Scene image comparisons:
========

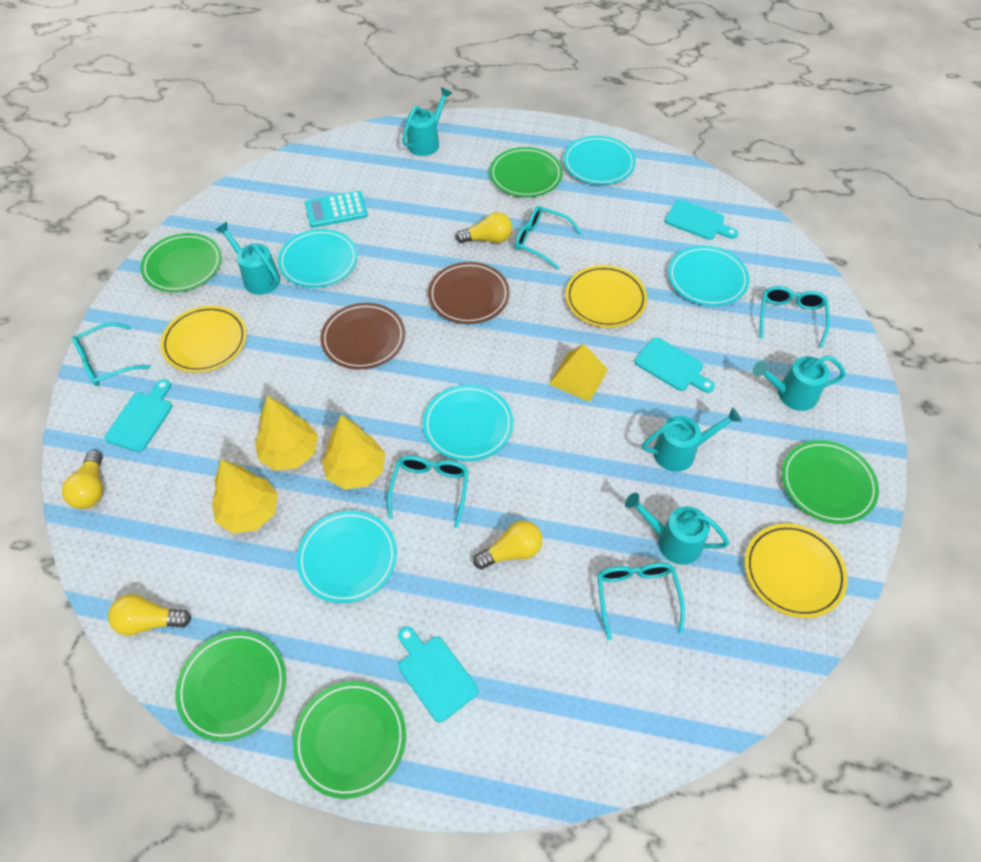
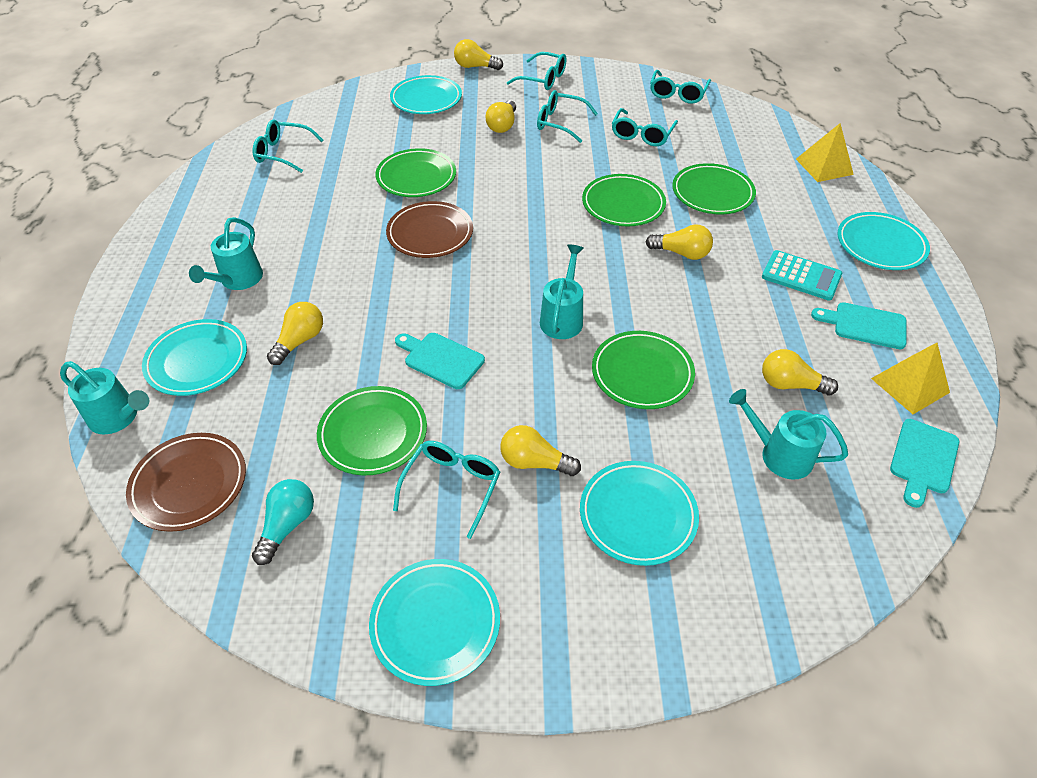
turquoise cutting board: 4 -> 3
turquoise glasses: 5 -> 6
turquoise light bulb: 0 -> 1
turquoise watering can: 5 -> 4
yellow light bulb: 4 -> 6
yellow plate: 3 -> 0
yellow pyramid: 1 -> 2
yellow tree: 3 -> 0

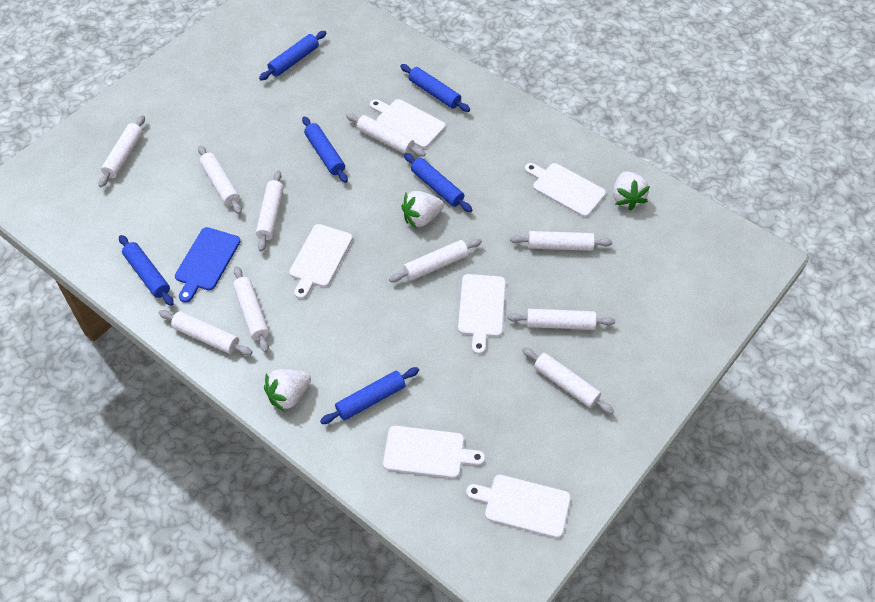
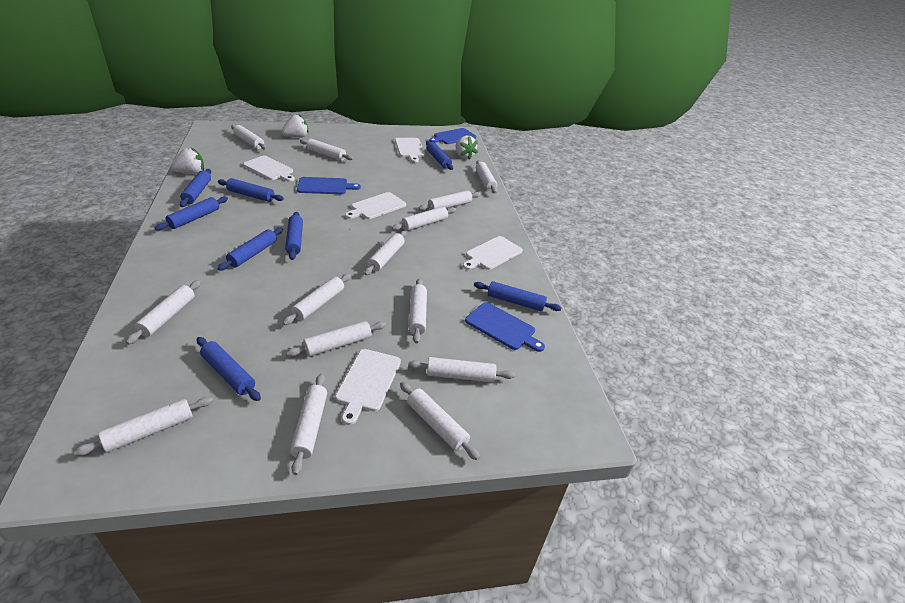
blue cutting board: 1 -> 3
blue rolling pin: 6 -> 8
white cutting board: 6 -> 5
white rolling pin: 10 -> 14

========

■ WHAT TO PRODUCE ■
Which lines in the records above include the word "blue"? Copy them out.

■ FINISHED EXERCISE ■
blue cutting board: 1 -> 3
blue rolling pin: 6 -> 8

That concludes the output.